*Data extracted from a collection*
★ ★ ★ ★

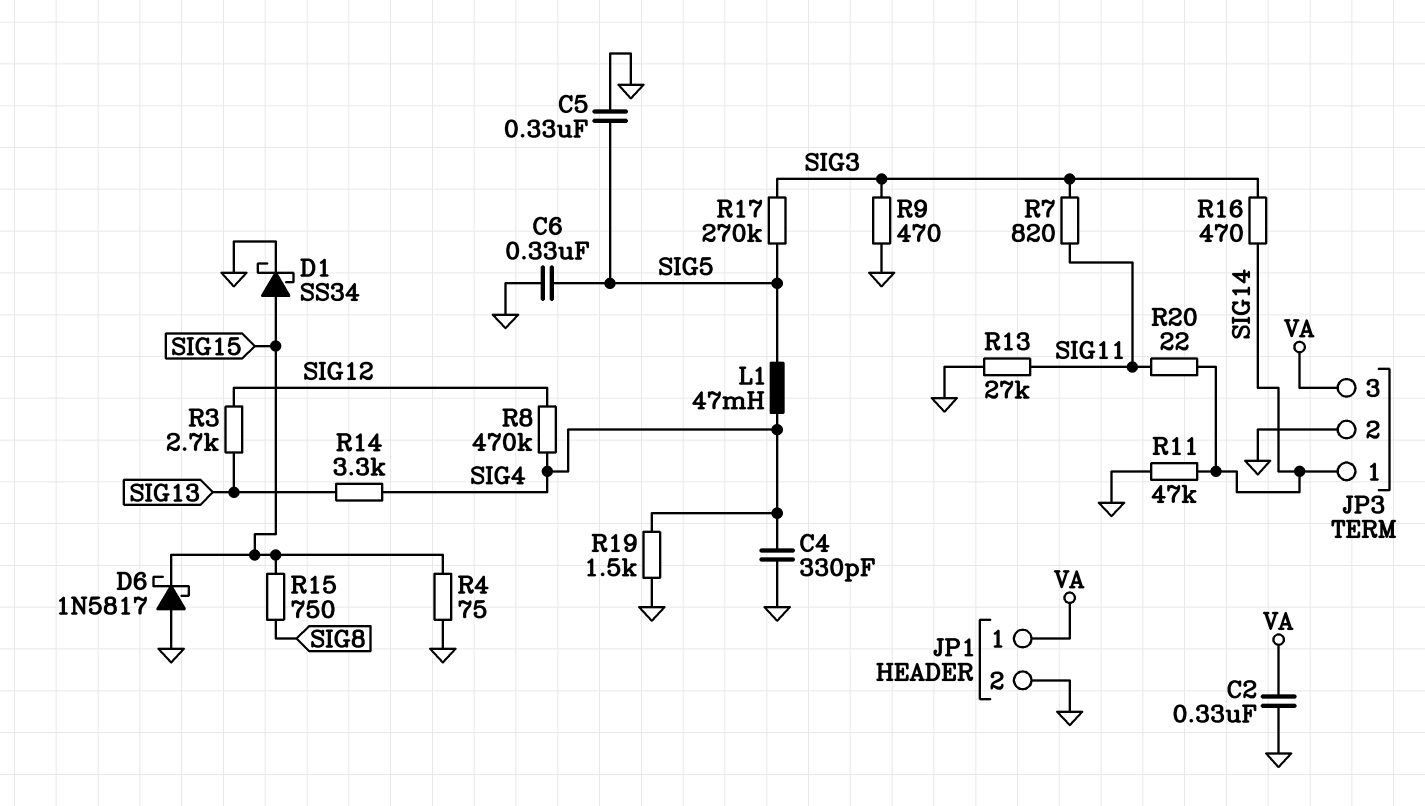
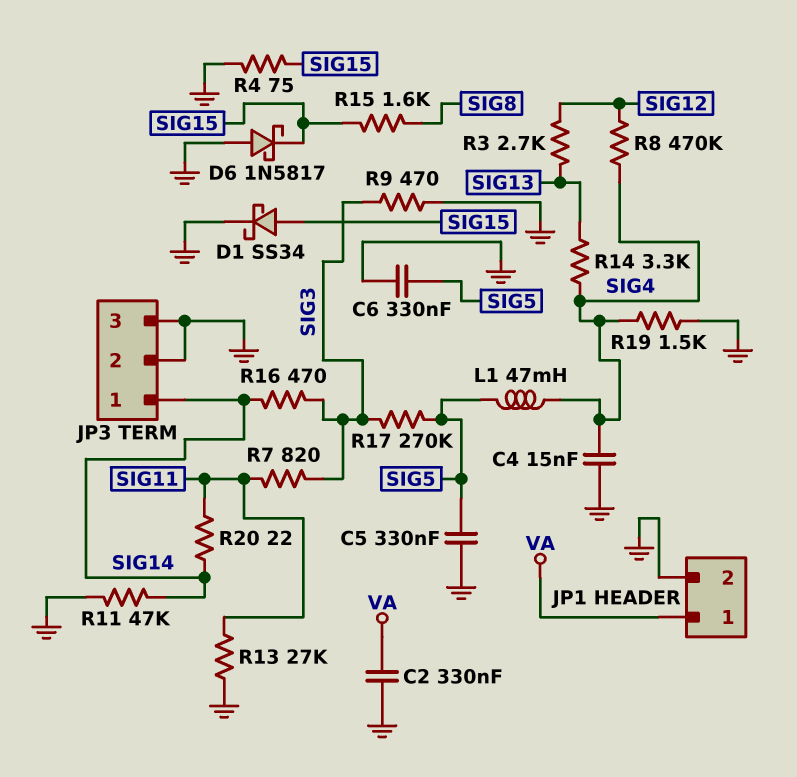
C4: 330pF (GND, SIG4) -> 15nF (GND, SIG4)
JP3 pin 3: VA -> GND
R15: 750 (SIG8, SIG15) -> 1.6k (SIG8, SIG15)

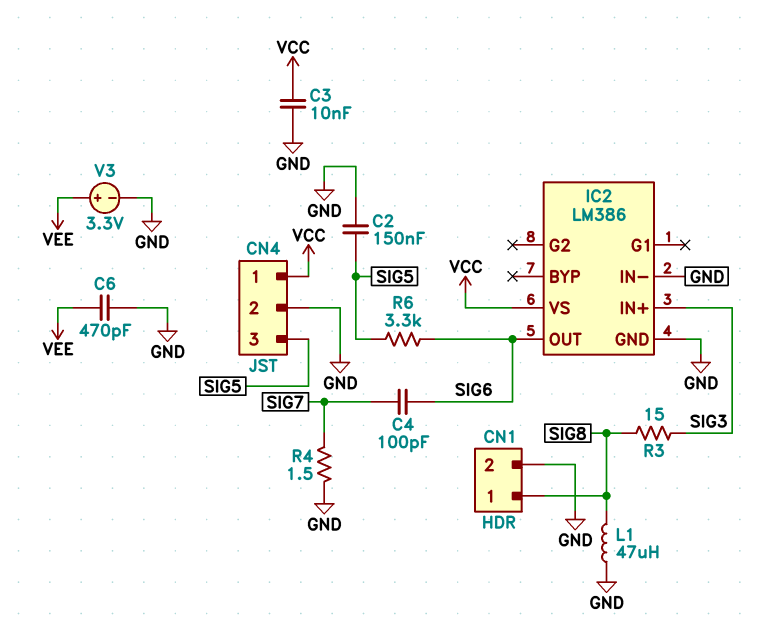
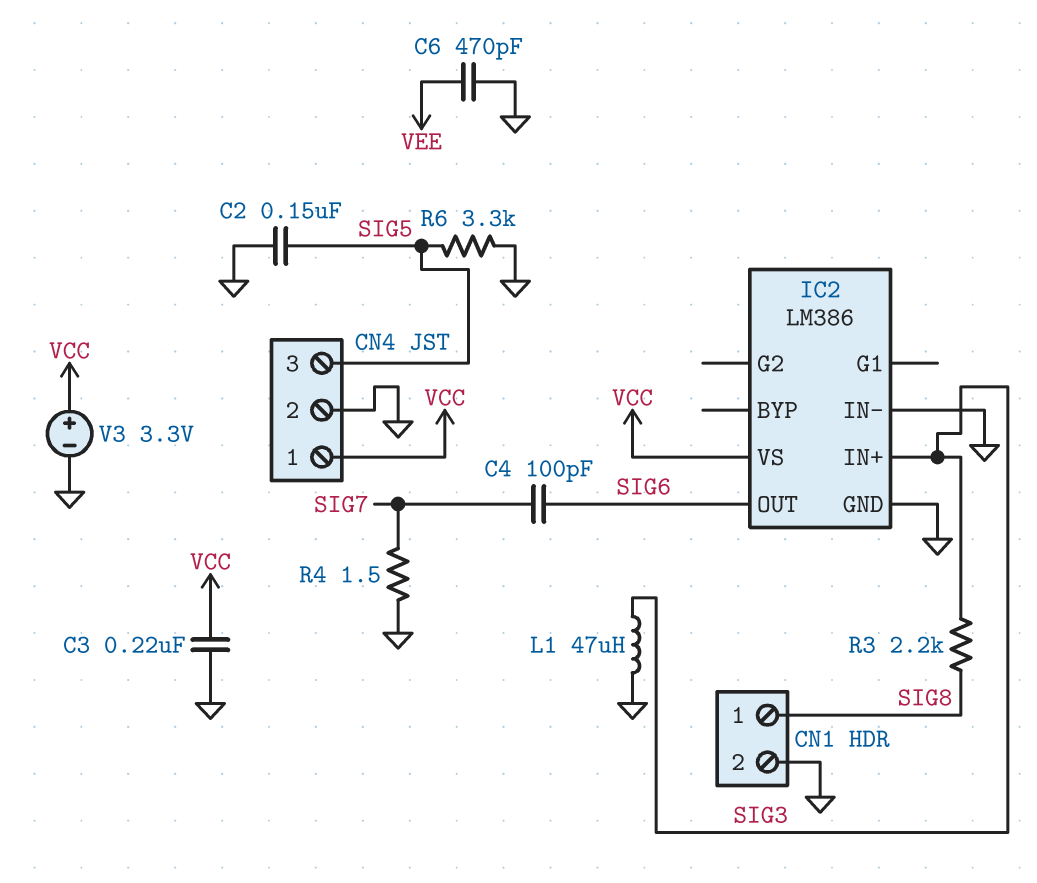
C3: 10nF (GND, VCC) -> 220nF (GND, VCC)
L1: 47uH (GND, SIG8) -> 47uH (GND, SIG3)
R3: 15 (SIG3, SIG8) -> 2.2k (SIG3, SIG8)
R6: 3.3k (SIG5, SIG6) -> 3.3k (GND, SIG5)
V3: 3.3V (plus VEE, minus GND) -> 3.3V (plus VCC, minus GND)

★ ★ ★ ★

*Activity*
Leave out the pictures and copy exactly the lines from the one with "JP3 pin 3: VA -> GND" through the last line of the records above.

*Output of the task*
JP3 pin 3: VA -> GND
R15: 750 (SIG8, SIG15) -> 1.6k (SIG8, SIG15)

C3: 10nF (GND, VCC) -> 220nF (GND, VCC)
L1: 47uH (GND, SIG8) -> 47uH (GND, SIG3)
R3: 15 (SIG3, SIG8) -> 2.2k (SIG3, SIG8)
R6: 3.3k (SIG5, SIG6) -> 3.3k (GND, SIG5)
V3: 3.3V (plus VEE, minus GND) -> 3.3V (plus VCC, minus GND)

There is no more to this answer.